◆ **Work item**
The answer must be every line from the entries below that contains "triangle".

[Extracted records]
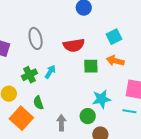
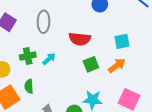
orange arrow: (115, 61) -> (117, 66), turned 114
green square: (91, 66) -> (91, 64), turned -35

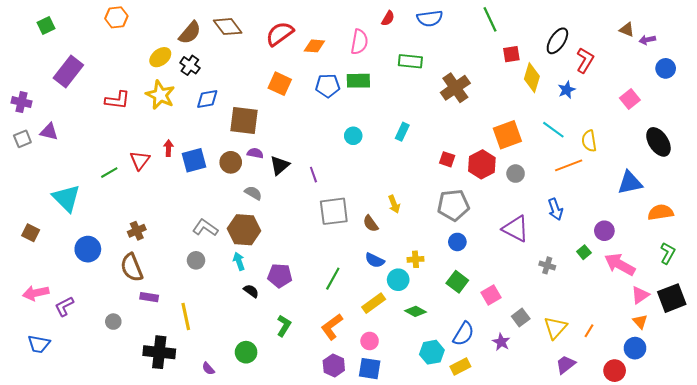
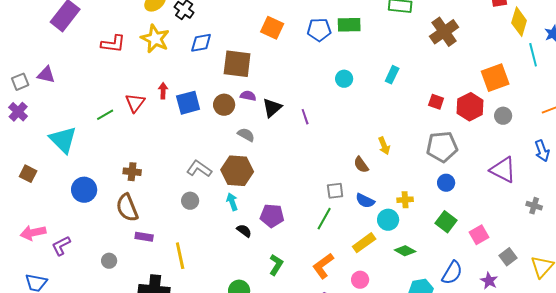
purple cross: (21, 102) -> (18, 112), moved, turned 30
cyan line: (553, 130) -> (533, 55), moved, turned 40
gray square: (334, 211) -> (335, 191), moved, size x0.6
brown cross: (137, 231) -> (132, 172), turned 30

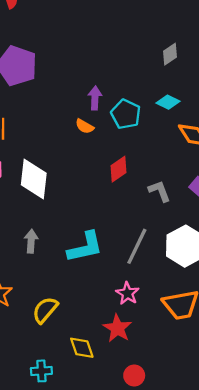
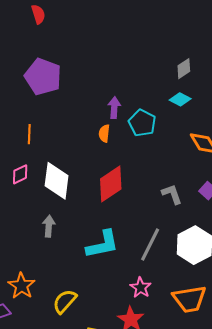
cyan diamond: (168, 102) -> (180, 99), moved
orange semicircle: (85, 126) -> (104, 133), turned 66
red diamond: (119, 169) -> (111, 184), moved, size x1.5
gray arrow: (31, 241) -> (49, 226), moved

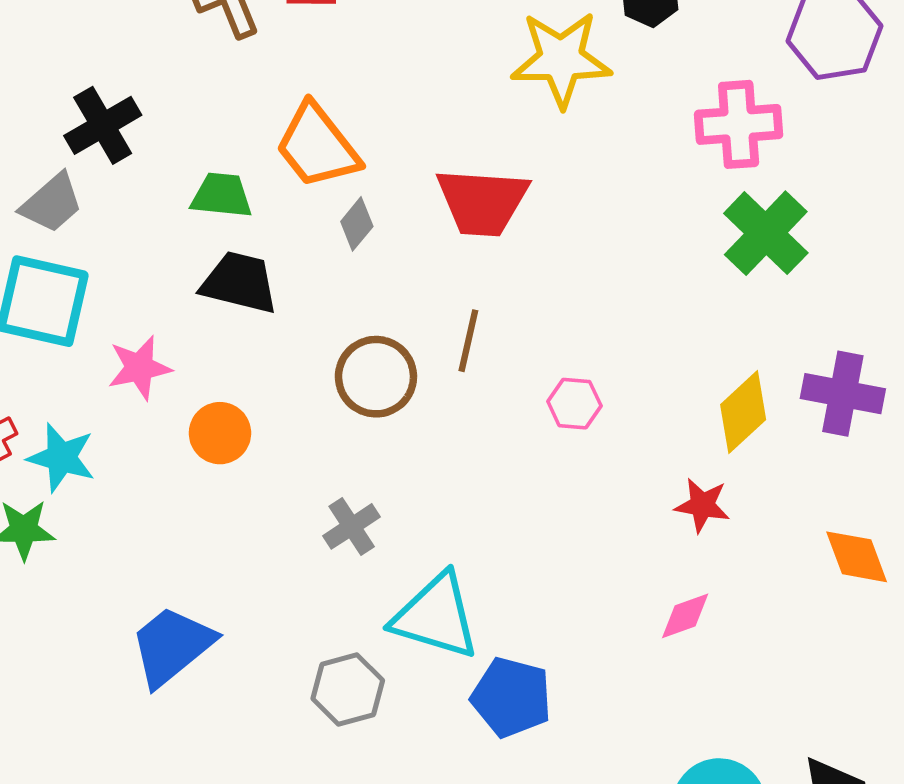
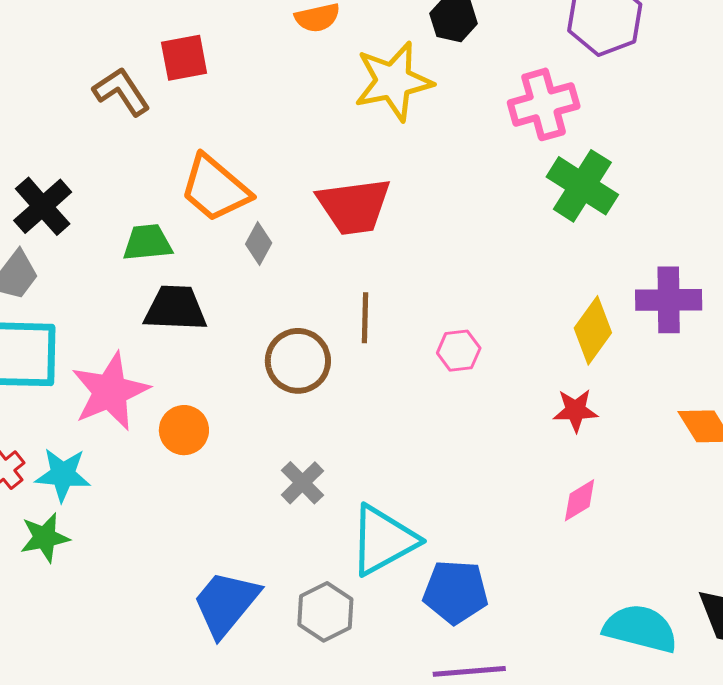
pink star: (139, 368) -> (110, 391), size x1.5
cyan triangle: (436, 616) -> (383, 540), turned -34
blue trapezoid: (172, 646) -> (226, 603), moved

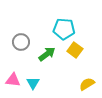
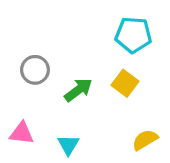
cyan pentagon: (64, 29) -> (133, 35), moved
cyan triangle: (33, 83) -> (68, 145), moved

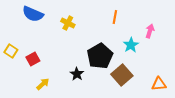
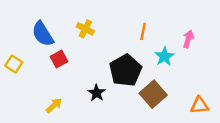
blue semicircle: (33, 14) -> (43, 34), moved, turned 35
orange line: (115, 17) -> (143, 31), moved
red square: (33, 59) -> (59, 59), moved

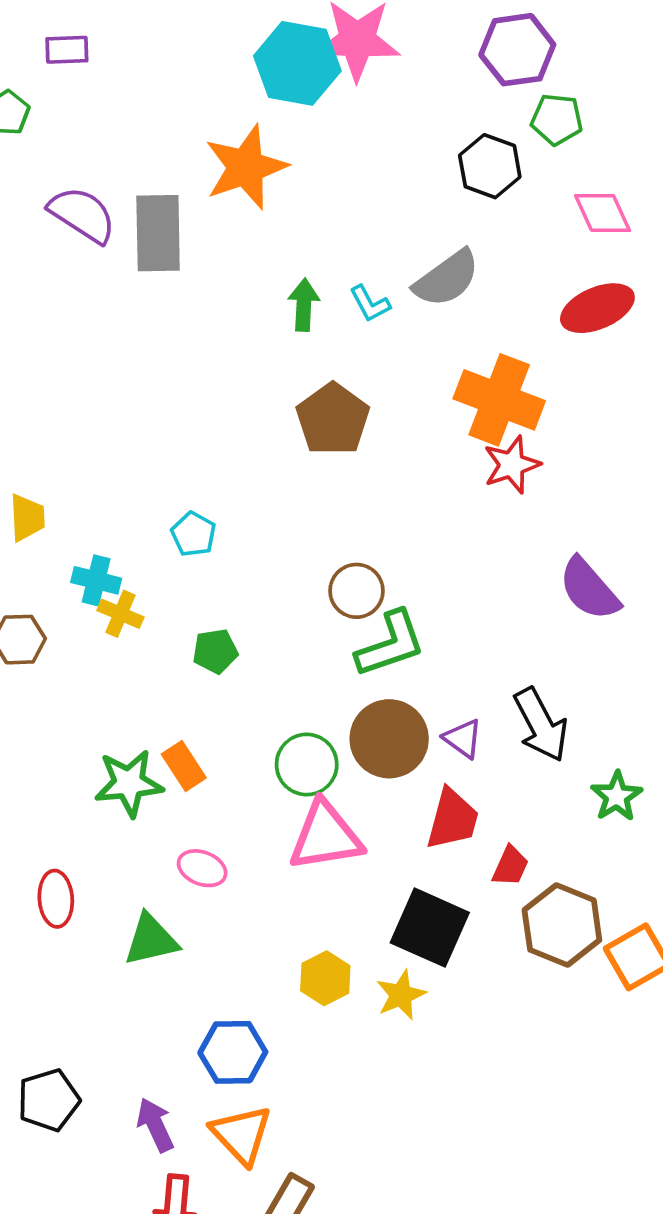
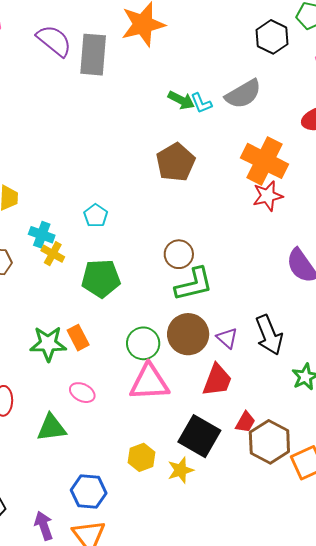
green arrow: (304, 305) -> (181, 100), moved, turned 108
green pentagon: (215, 651) -> (101, 278), size x1.6
red trapezoid: (510, 866) -> (245, 422), moved

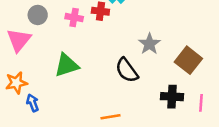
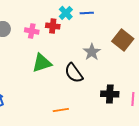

◆ **Exercise answer**
cyan triangle: (436, 616) -> (383, 540), turned -34
cyan triangle: (33, 83) -> (68, 145), moved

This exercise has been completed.